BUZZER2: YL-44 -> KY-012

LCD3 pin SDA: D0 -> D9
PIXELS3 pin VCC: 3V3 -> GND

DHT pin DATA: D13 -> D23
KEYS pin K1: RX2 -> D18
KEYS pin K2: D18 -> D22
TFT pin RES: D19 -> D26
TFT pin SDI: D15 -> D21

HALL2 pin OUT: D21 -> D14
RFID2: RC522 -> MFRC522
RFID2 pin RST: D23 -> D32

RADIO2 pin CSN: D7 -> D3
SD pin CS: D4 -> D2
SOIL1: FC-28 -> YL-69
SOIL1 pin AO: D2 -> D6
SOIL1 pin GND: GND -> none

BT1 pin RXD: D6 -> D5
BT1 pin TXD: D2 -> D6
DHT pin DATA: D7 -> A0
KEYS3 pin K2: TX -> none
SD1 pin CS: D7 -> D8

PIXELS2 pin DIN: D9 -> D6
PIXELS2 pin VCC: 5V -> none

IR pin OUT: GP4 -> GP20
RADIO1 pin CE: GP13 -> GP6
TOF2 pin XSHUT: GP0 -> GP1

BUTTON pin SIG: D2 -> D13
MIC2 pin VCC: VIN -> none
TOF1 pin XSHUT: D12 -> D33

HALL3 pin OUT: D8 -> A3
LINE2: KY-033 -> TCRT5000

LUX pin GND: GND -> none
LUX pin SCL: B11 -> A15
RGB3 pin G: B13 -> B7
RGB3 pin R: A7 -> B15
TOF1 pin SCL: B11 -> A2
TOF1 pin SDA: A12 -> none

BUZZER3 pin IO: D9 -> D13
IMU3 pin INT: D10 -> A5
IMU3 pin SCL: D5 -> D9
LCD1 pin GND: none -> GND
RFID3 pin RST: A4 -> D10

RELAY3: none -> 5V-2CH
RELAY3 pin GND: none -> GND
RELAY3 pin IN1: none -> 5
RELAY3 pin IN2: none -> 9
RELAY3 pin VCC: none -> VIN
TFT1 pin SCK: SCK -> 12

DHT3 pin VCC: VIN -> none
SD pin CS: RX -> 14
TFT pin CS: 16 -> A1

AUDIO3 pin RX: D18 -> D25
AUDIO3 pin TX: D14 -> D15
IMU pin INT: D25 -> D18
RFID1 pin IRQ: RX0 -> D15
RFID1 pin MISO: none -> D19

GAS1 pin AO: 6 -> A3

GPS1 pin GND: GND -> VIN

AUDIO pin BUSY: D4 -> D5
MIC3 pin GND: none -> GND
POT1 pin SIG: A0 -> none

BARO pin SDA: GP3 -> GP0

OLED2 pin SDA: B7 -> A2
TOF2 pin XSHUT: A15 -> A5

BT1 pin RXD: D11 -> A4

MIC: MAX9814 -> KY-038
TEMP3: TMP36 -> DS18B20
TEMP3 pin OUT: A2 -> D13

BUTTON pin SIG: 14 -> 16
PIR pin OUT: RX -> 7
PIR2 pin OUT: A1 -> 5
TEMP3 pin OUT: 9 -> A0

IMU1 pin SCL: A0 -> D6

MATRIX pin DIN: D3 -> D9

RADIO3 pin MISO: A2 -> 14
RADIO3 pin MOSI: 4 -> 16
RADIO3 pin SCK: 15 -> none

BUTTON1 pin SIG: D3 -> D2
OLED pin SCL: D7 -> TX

# # # # # # #

TASK BRIEF
Retype, exactly and in full, the lines above from the one containing "POT1 pin SIG: A0 -> none" through the one containing "MATRIX pin DIN: D3 -> D9".

FINISHED TASK
POT1 pin SIG: A0 -> none

BARO pin SDA: GP3 -> GP0

OLED2 pin SDA: B7 -> A2
TOF2 pin XSHUT: A15 -> A5

BT1 pin RXD: D11 -> A4

MIC: MAX9814 -> KY-038
TEMP3: TMP36 -> DS18B20
TEMP3 pin OUT: A2 -> D13

BUTTON pin SIG: 14 -> 16
PIR pin OUT: RX -> 7
PIR2 pin OUT: A1 -> 5
TEMP3 pin OUT: 9 -> A0

IMU1 pin SCL: A0 -> D6

MATRIX pin DIN: D3 -> D9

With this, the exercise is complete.